Would you please output the data exactly, omitting no line?

Segment Start: RECORDED INFORMATION

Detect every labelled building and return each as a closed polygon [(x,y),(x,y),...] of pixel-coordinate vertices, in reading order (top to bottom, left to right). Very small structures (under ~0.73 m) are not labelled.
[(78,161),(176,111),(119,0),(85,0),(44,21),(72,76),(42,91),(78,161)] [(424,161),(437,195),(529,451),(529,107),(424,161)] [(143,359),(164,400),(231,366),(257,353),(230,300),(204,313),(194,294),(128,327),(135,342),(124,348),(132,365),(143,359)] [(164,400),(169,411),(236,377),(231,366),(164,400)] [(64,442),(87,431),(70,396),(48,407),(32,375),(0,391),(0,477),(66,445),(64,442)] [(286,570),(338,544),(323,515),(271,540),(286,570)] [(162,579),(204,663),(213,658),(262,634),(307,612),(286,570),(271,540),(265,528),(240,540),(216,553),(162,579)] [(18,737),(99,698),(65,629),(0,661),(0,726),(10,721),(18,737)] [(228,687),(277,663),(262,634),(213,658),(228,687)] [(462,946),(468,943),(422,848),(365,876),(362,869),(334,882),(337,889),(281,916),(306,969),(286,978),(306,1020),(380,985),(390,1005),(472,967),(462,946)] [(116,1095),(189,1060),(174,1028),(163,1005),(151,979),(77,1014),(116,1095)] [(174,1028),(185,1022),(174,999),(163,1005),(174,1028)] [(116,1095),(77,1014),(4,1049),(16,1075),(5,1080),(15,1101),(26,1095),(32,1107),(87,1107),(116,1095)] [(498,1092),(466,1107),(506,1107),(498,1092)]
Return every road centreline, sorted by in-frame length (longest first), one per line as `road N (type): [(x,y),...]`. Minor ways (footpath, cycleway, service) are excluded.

Segment End: RECORDED INFORMATION

• **RESULT OF THIS TASK**:
Detect every labelled building and return each as a closed polygon [(x,y),(x,y),...] of pixel-coordinate vertices, in reading order (top to bottom, left to right). Very small structures (under ~0.73 m) are not labelled.
[(78,161),(176,111),(119,0),(85,0),(44,21),(72,76),(42,91),(78,161)] [(424,161),(437,195),(529,451),(529,107),(424,161)] [(143,359),(164,400),(231,366),(257,353),(230,300),(204,313),(194,294),(128,327),(135,342),(124,348),(132,365),(143,359)] [(164,400),(169,411),(236,377),(231,366),(164,400)] [(64,442),(87,431),(70,396),(48,407),(32,375),(0,391),(0,477),(66,445),(64,442)] [(286,570),(338,544),(323,515),(271,540),(286,570)] [(162,579),(204,663),(213,658),(262,634),(307,612),(286,570),(271,540),(265,528),(240,540),(216,553),(162,579)] [(18,737),(99,698),(65,629),(0,661),(0,726),(10,721),(18,737)] [(228,687),(277,663),(262,634),(213,658),(228,687)] [(462,946),(468,943),(422,848),(365,876),(362,869),(334,882),(337,889),(281,916),(306,969),(286,978),(306,1020),(380,985),(390,1005),(472,967),(462,946)] [(116,1095),(189,1060),(174,1028),(163,1005),(151,979),(77,1014),(116,1095)] [(174,1028),(185,1022),(174,999),(163,1005),(174,1028)] [(116,1095),(77,1014),(4,1049),(16,1075),(5,1080),(15,1101),(26,1095),(32,1107),(87,1107),(116,1095)] [(498,1092),(466,1107),(506,1107),(498,1092)]
Return every road centreline, sorted by in-frame length (longest first), one per line as `road N (type): [(x,y),...]`. Minor ways (footpath, cycleway, service) are excluded.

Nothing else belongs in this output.